#### Problem details:
Can you write out all the lines below again, requests included, with every coordinate in the answers shifted by adding 145 to each of its numbers? Leave the pictures out.

#### Rows on where targets appear:

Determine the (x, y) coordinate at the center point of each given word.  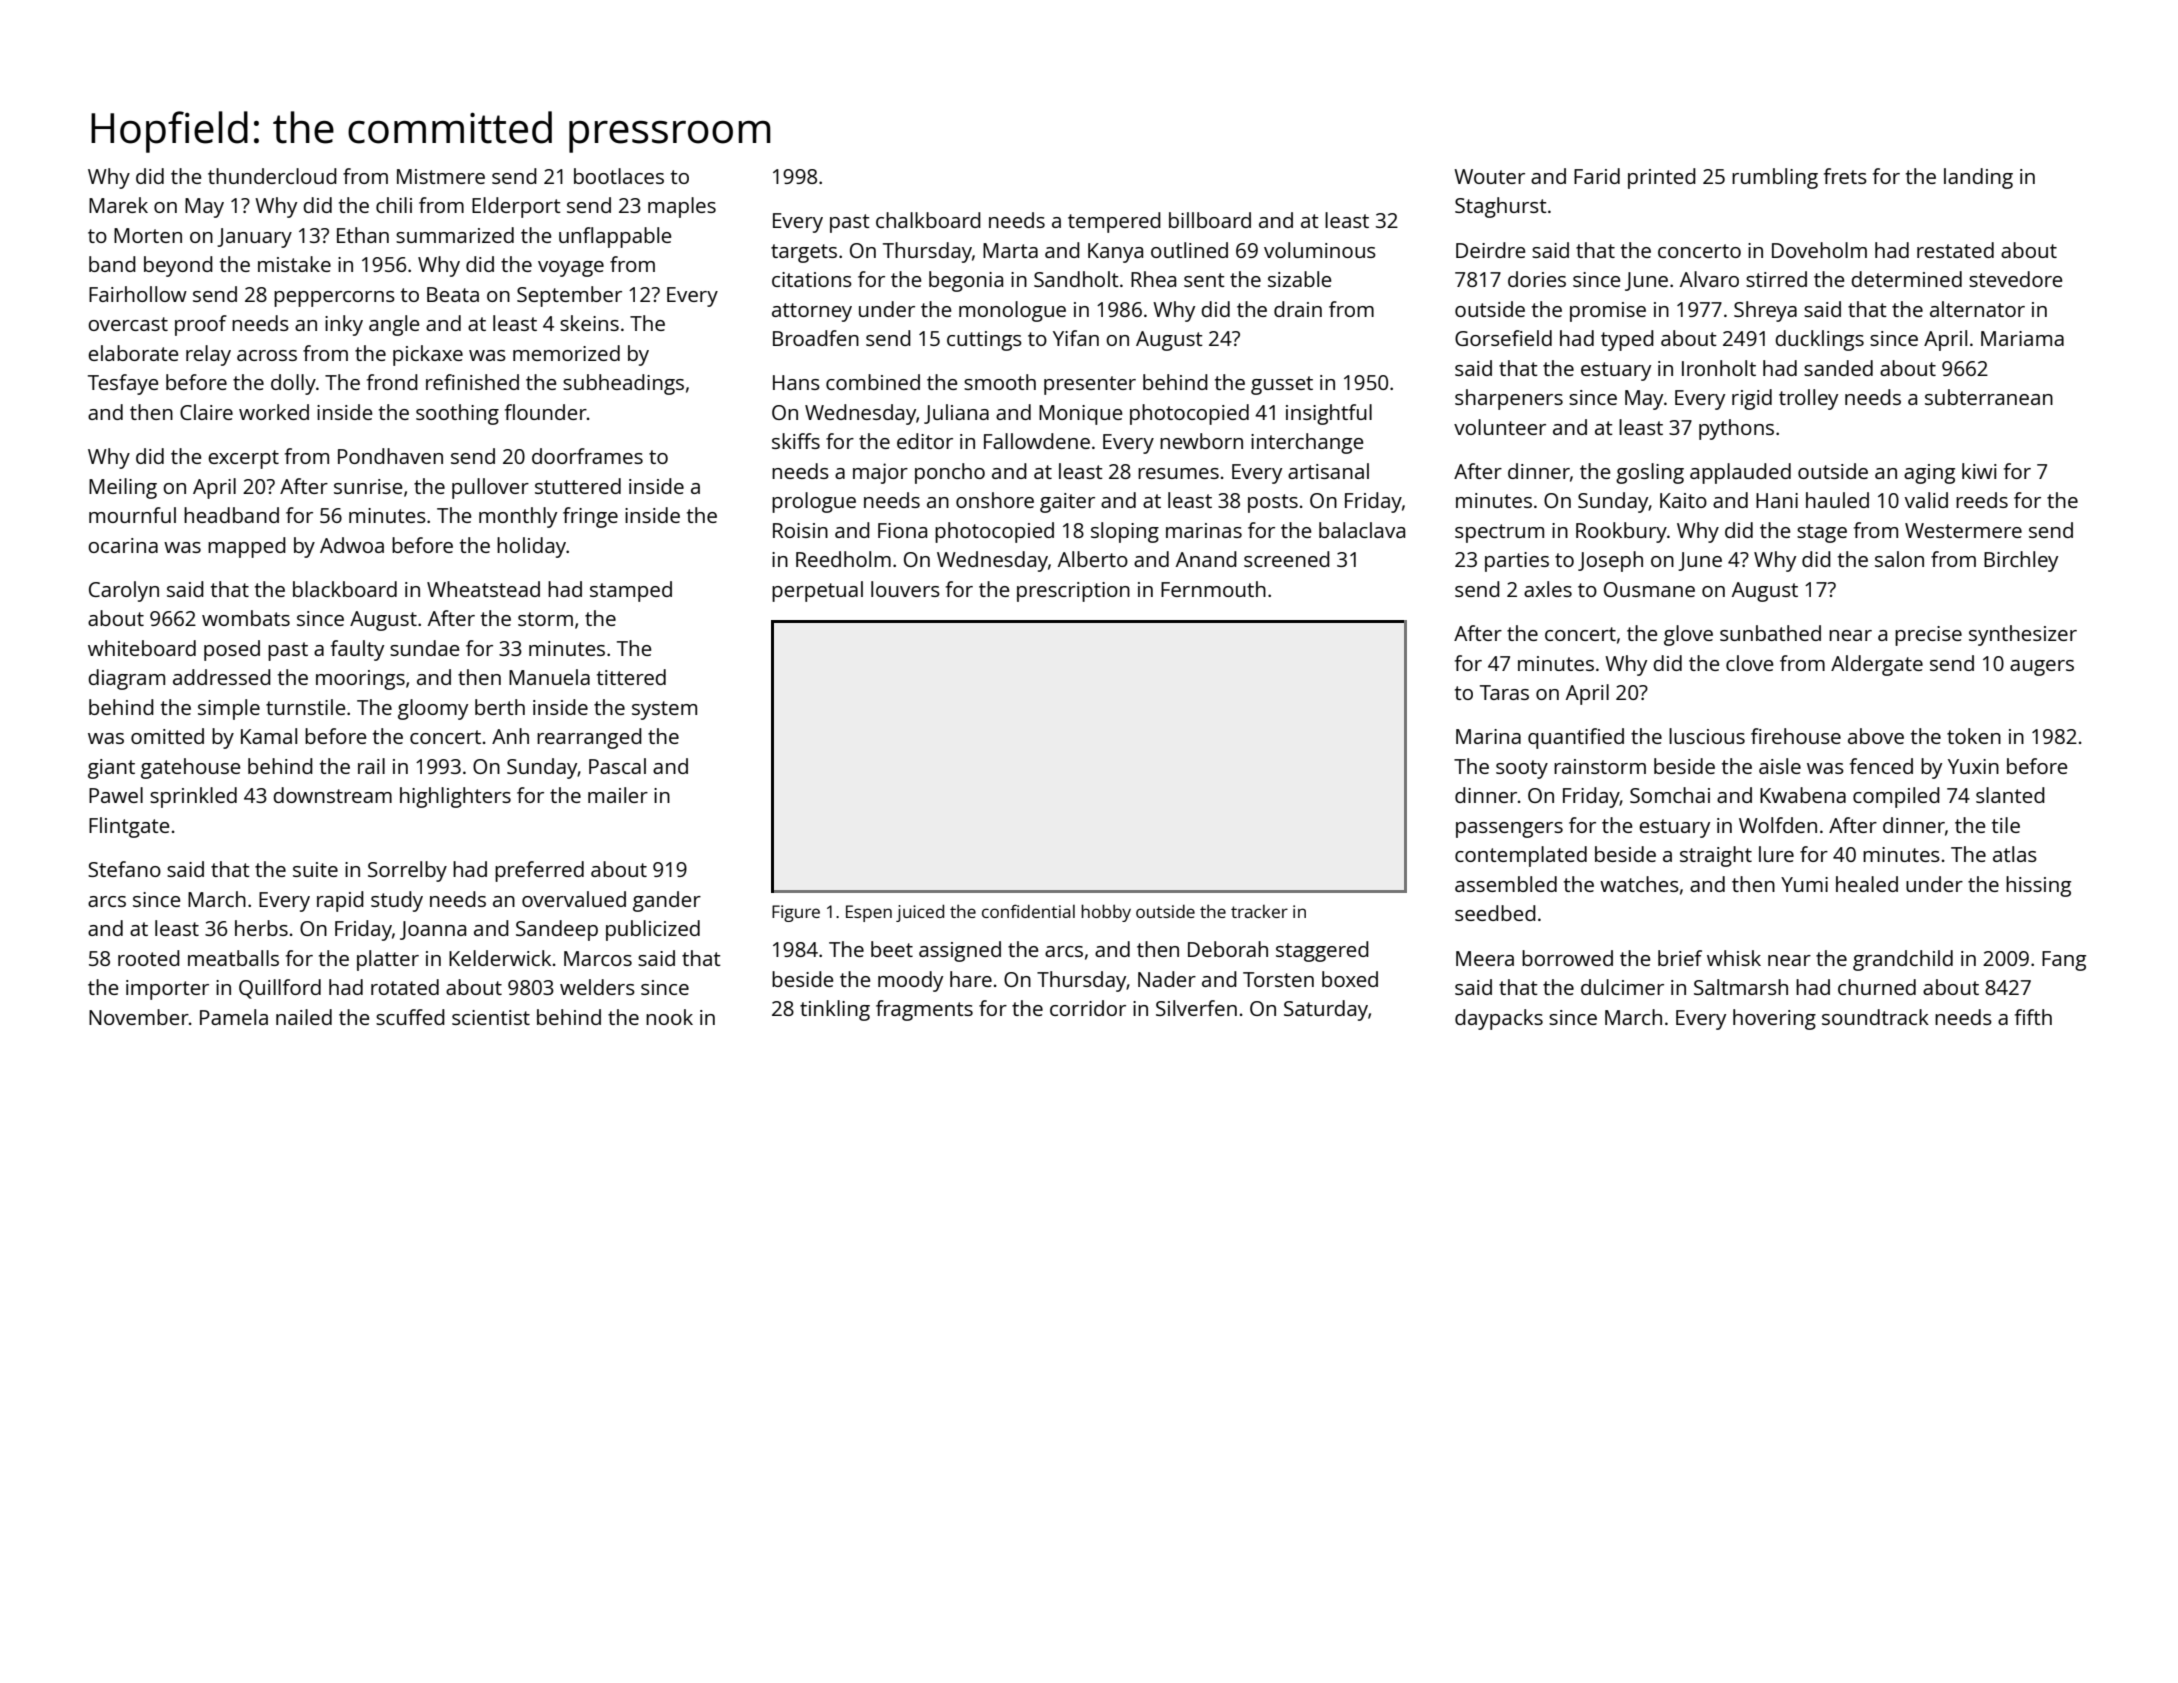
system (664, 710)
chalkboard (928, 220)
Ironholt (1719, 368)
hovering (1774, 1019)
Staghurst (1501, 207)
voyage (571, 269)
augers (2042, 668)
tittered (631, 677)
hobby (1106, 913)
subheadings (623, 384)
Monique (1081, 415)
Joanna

#### Task result:
Determine the (x, y) coordinate at the center point of each given word.  
system (809, 855)
chalkboard (1073, 365)
Ironholt (1864, 513)
hovering (1919, 1164)
Staghurst (1646, 352)
voyage (716, 414)
augers (2187, 813)
tittered (776, 822)
hobby (1251, 1058)
subheadings (768, 529)
Monique (1226, 560)
Joanna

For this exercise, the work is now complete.